WORK ORDER —
Look below for the line with "catalog.log: [877,387,922,445] ->", then repeat it and all lines after it, exactly, minus any pictures.

Records from a data source:
☆ ☆ ☆

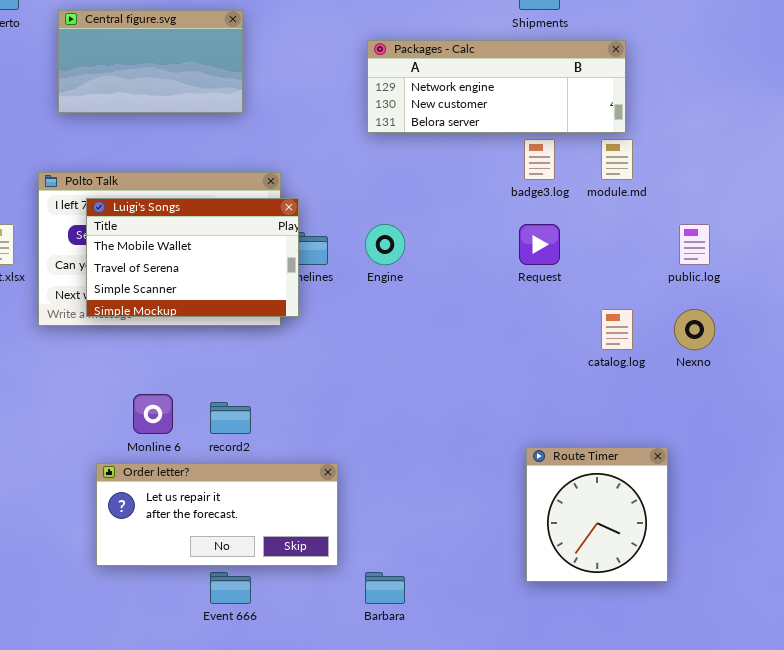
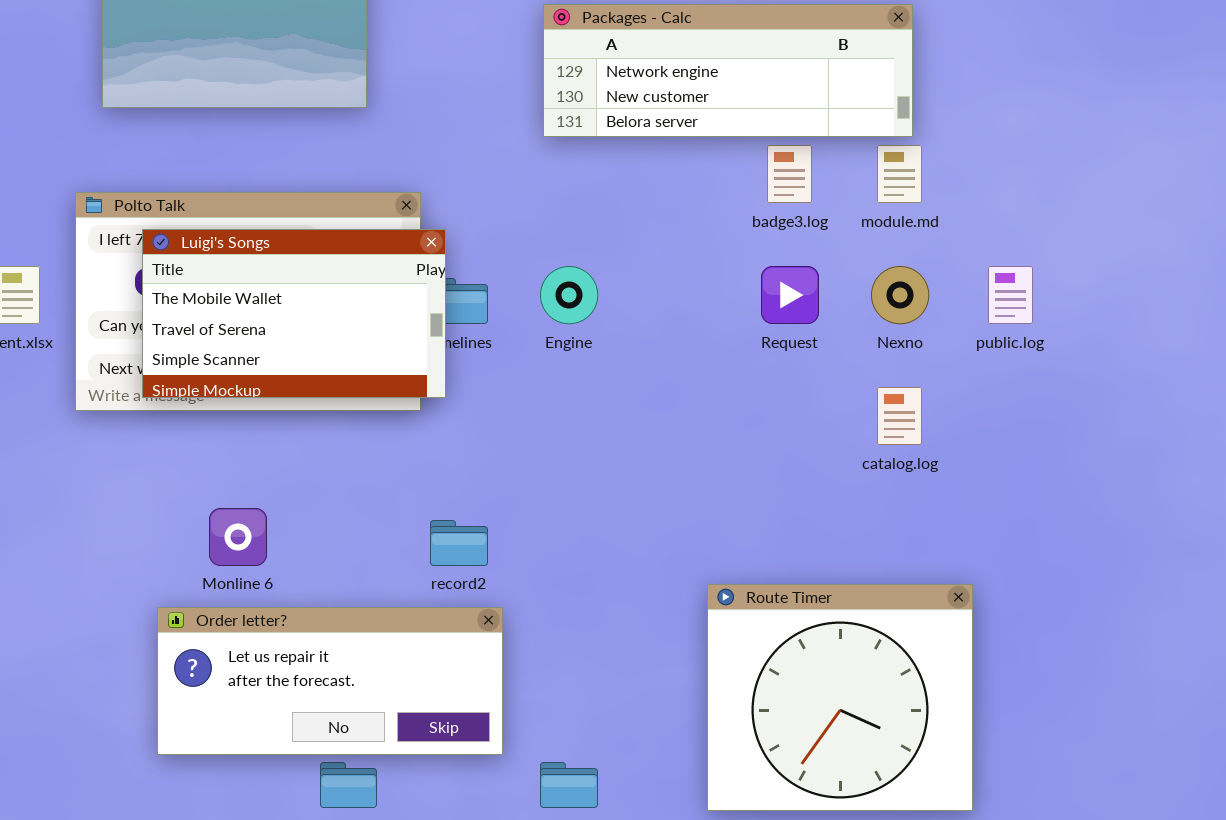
Nexno: [674,309,715,350] -> [871,266,929,324], moved
record2: [210,402,251,434] -> [430,520,488,566], moved
Route Timer: [526,447,668,582] -> [707,584,973,811], resized

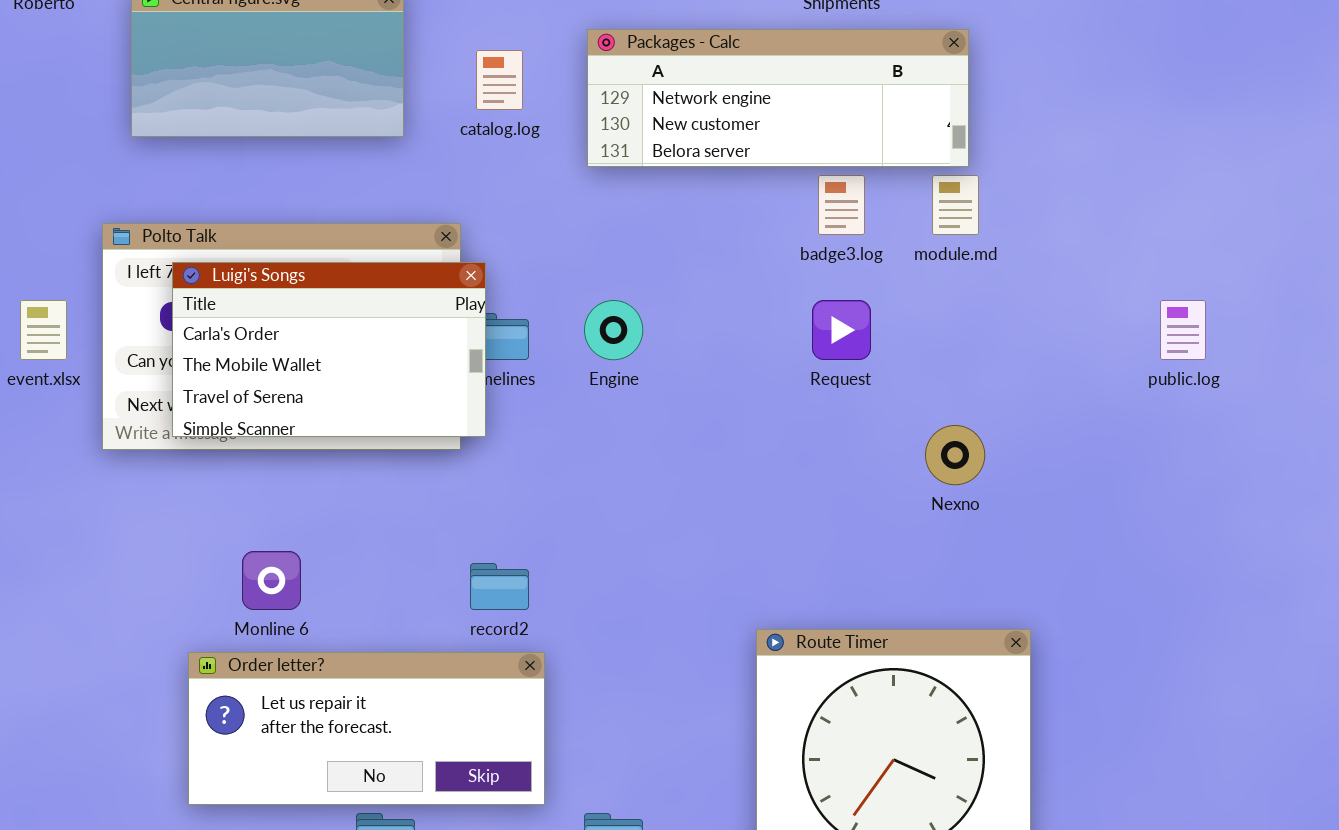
Luigi's Songs: [142,229,446,398] -> [172,262,486,437], scrolled up 1 row
Nexno: [871,266,929,324] -> [925,425,985,485], moved
public.log: [988,266,1033,324] -> [1160,300,1206,360], moved
catalog.log: [877,387,922,445] -> [476,50,523,110], moved

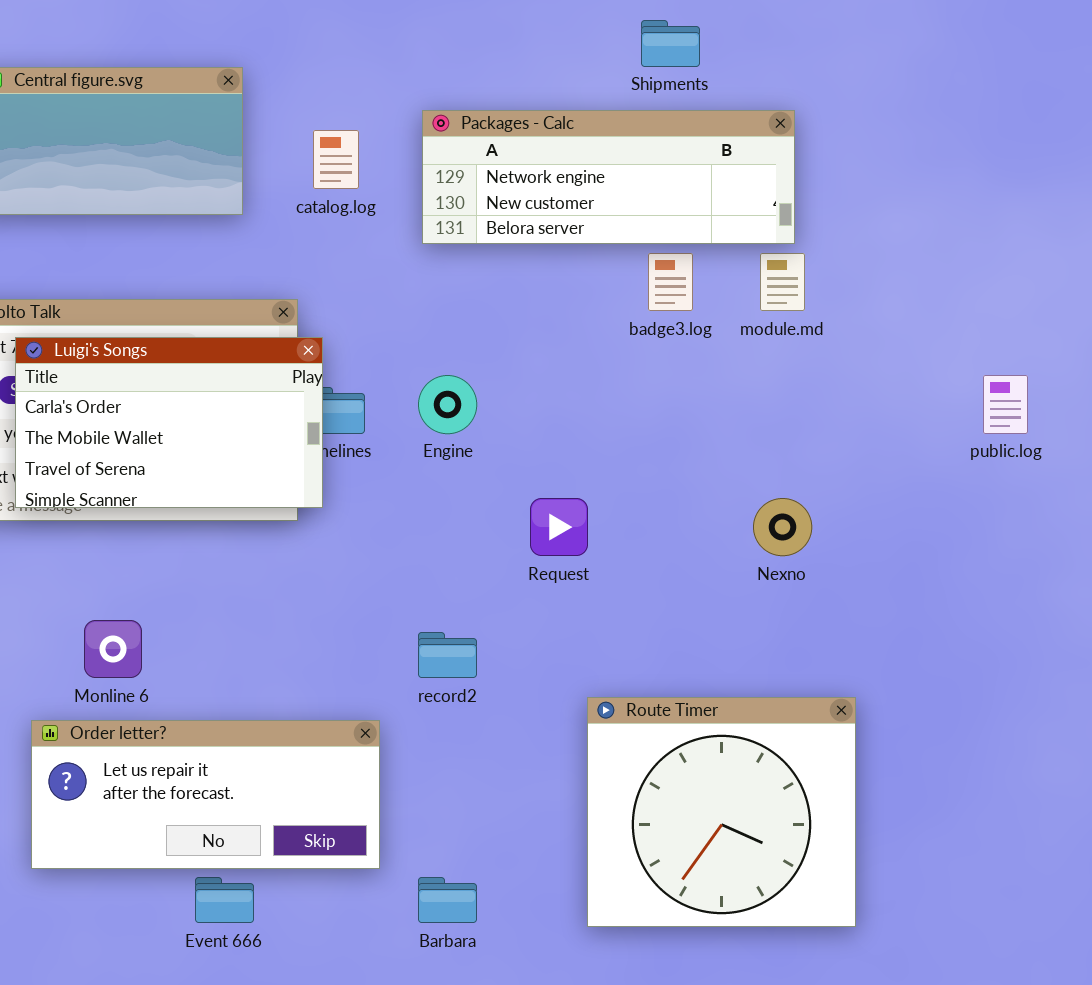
Request: [812,300,871,360] -> [530,498,588,556], moved
record2: [470,563,529,610] -> [418,632,477,678], moved

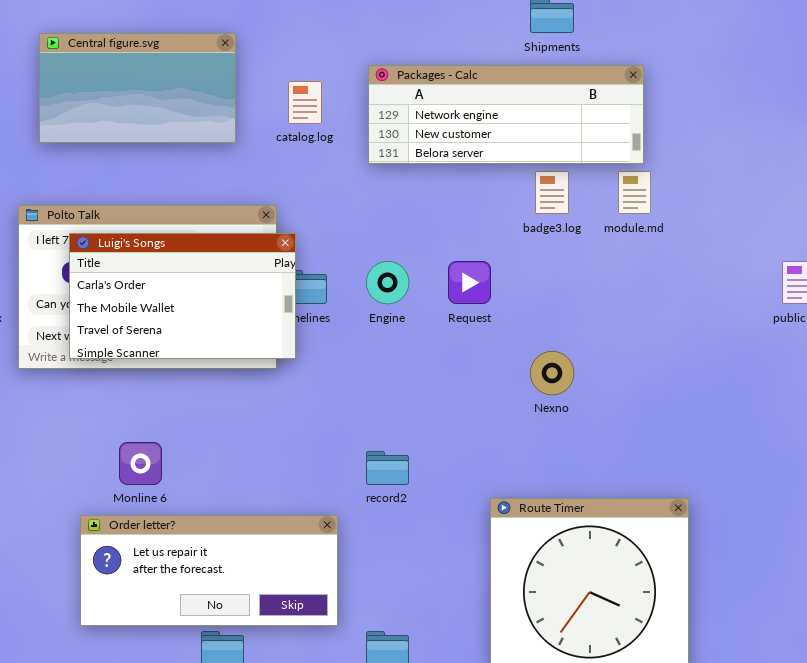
Request: [530,498,588,556] -> [448,261,491,304], moved
Nexno: [753,498,812,556] -> [530,351,574,395], moved

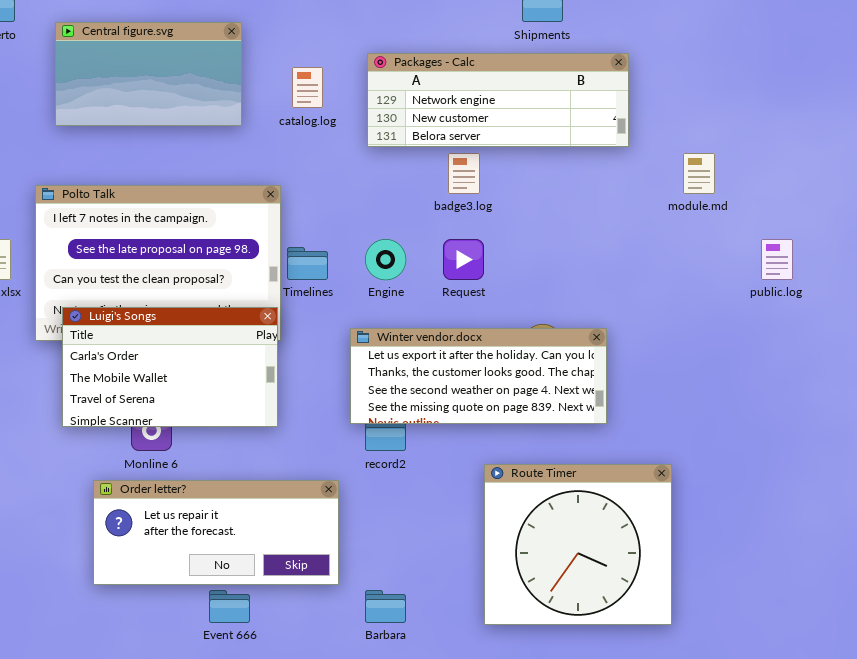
badge3.log: [535,171,569,214] -> [448,153,480,194], moved
module.md: [618,171,651,214] -> [683,153,715,194], moved
Luigi's Songs: [69,233,296,359] -> [62,307,278,427], moved
Winter vendor.docx: none -> [350,328,607,424], opened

☆ ☆ ☆

PROBLEM SOLUTION —
catalog.log: [877,387,922,445] -> [476,50,523,110], moved

Request: [812,300,871,360] -> [530,498,588,556], moved
record2: [470,563,529,610] -> [418,632,477,678], moved

Request: [530,498,588,556] -> [448,261,491,304], moved
Nexno: [753,498,812,556] -> [530,351,574,395], moved

badge3.log: [535,171,569,214] -> [448,153,480,194], moved
module.md: [618,171,651,214] -> [683,153,715,194], moved
Luigi's Songs: [69,233,296,359] -> [62,307,278,427], moved
Winter vendor.docx: none -> [350,328,607,424], opened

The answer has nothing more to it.